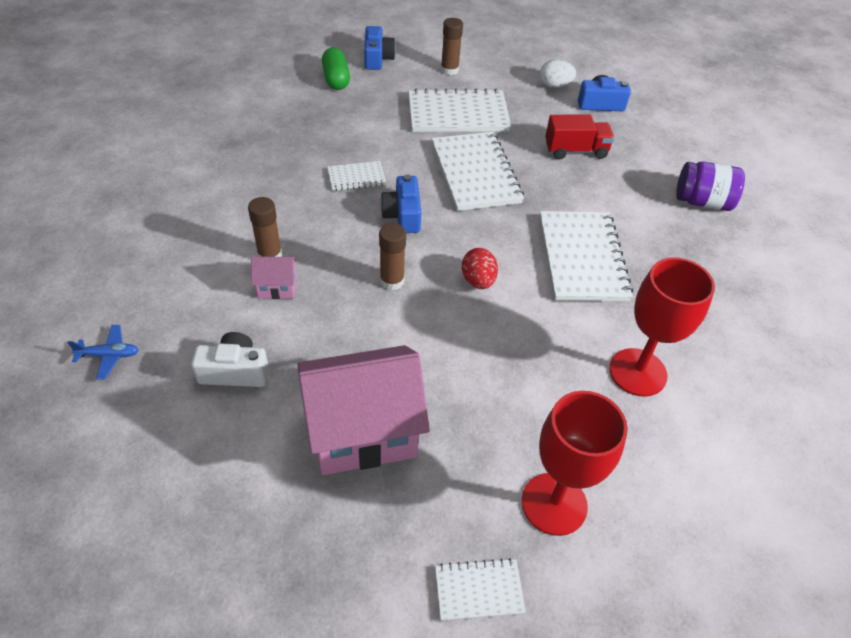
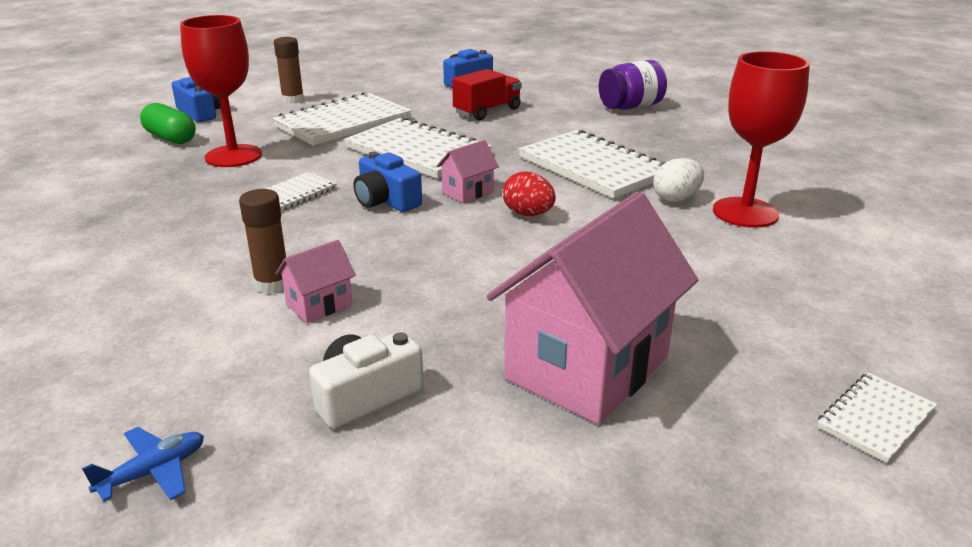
camera: 35 degrees left, 20 degrees down
brown glue stick [379,223,406,290] -> none
red goblet [522,391,628,536] -> red goblet moved to [180,15,262,167]
white egg [540,59,576,88] -> white egg moved to [653,158,704,202]
none -> pink house [437,140,499,203]

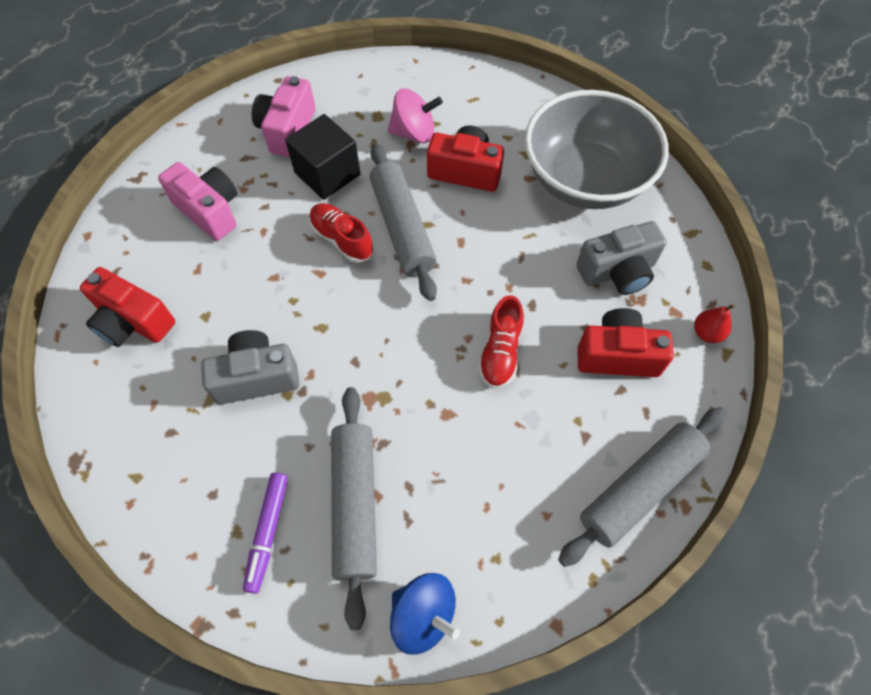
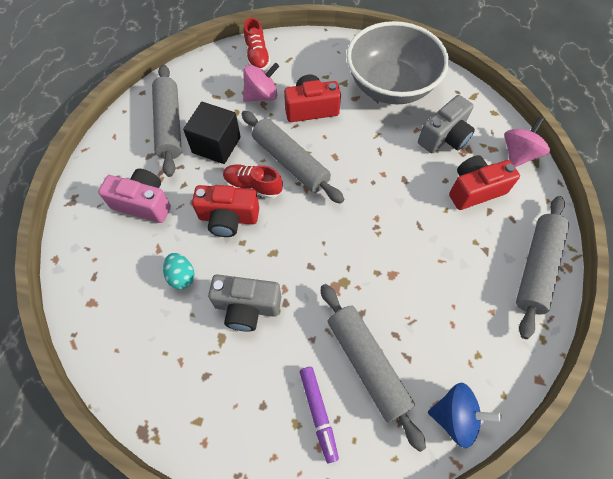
camera: 25 degrees left, 0 degrees up
red camera [80,267,175,347] -> red camera moved to [192,185,259,237]
grey camera [201,330,299,404] -> grey camera turned 135 degrees counterclockwise [208,274,281,332]
pink camera [252,76,316,157] -> grey rolling pin [152,65,182,177]
red shoe [478,295,524,389] -> red shoe moved to [244,18,271,70]
red pear [694,304,735,343] -> pink spinning top [504,117,550,167]
none -> turquoise egg [163,253,195,290]

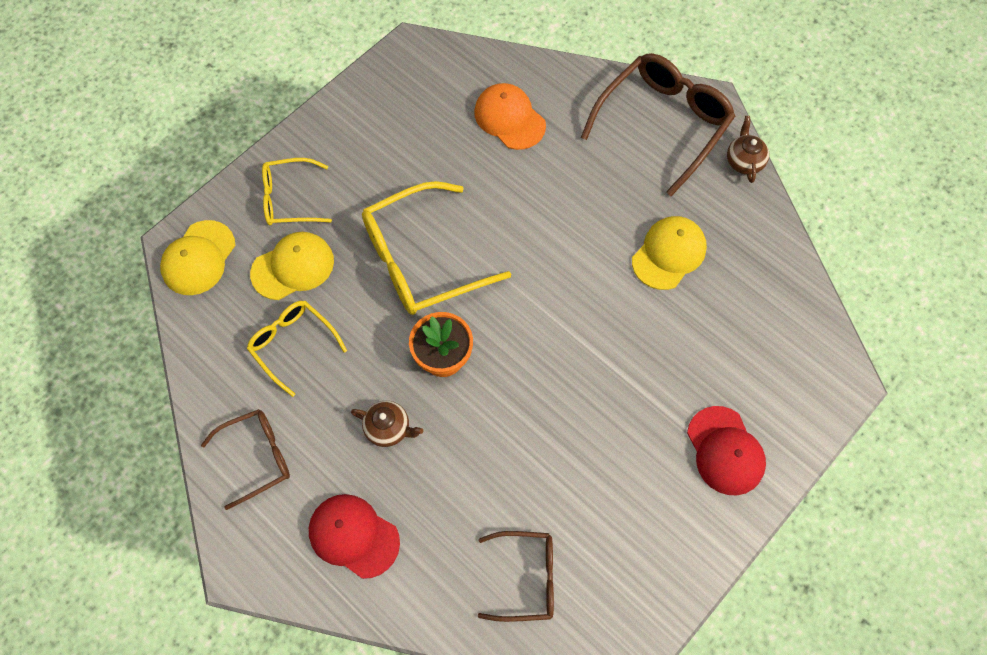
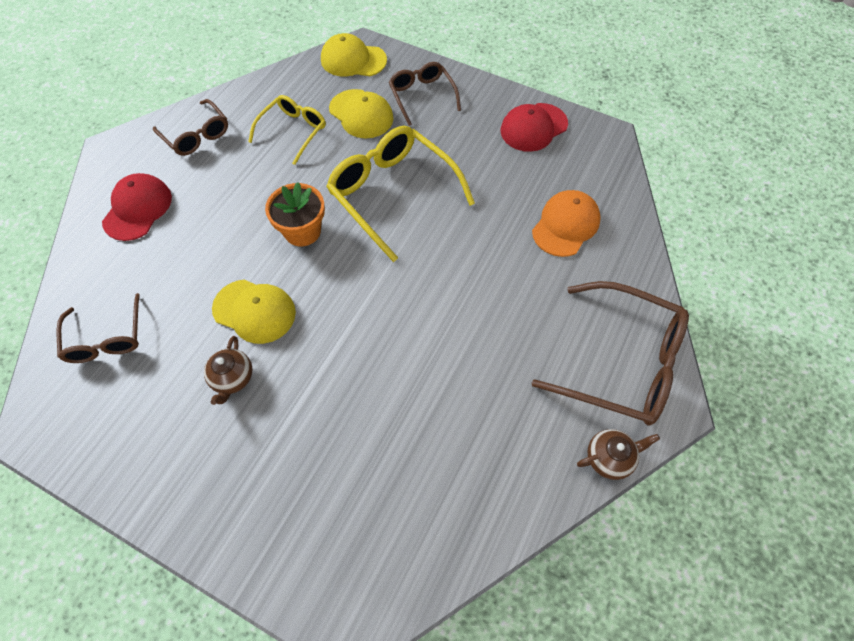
camera: 75 degrees right, 5 degrees down
yellow glasses [262,158,332,225] -> brown glasses [389,62,461,126]
brown teapot [351,401,423,447] -> brown teapot moved to [204,336,252,405]
yellow cap [632,216,707,290] -> yellow cap moved to [212,279,296,344]
red cap [687,406,766,495] -> red cap moved to [501,103,568,152]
○ ○ ○
> PROBLEM DESCRIPTION
Write the material out again exactly as it appears, dropping the pictures.

> ANSWER FOR THIS EXERCISE
camera: 35 degrees left, 20 degrees down
brown glue stick [379,223,406,290] -> none
red goblet [522,391,628,536] -> red goblet moved to [180,15,262,167]
white egg [540,59,576,88] -> white egg moved to [653,158,704,202]
none -> pink house [437,140,499,203]

camera: 25 degrees left, 0 degrees up
red camera [80,267,175,347] -> red camera moved to [192,185,259,237]
grey camera [201,330,299,404] -> grey camera turned 135 degrees counterclockwise [208,274,281,332]
pink camera [252,76,316,157] -> grey rolling pin [152,65,182,177]
red shoe [478,295,524,389] -> red shoe moved to [244,18,271,70]
red pear [694,304,735,343] -> pink spinning top [504,117,550,167]
none -> turquoise egg [163,253,195,290]

camera: 75 degrees right, 5 degrees down
yellow glasses [262,158,332,225] -> brown glasses [389,62,461,126]
brown teapot [351,401,423,447] -> brown teapot moved to [204,336,252,405]
yellow cap [632,216,707,290] -> yellow cap moved to [212,279,296,344]
red cap [687,406,766,495] -> red cap moved to [501,103,568,152]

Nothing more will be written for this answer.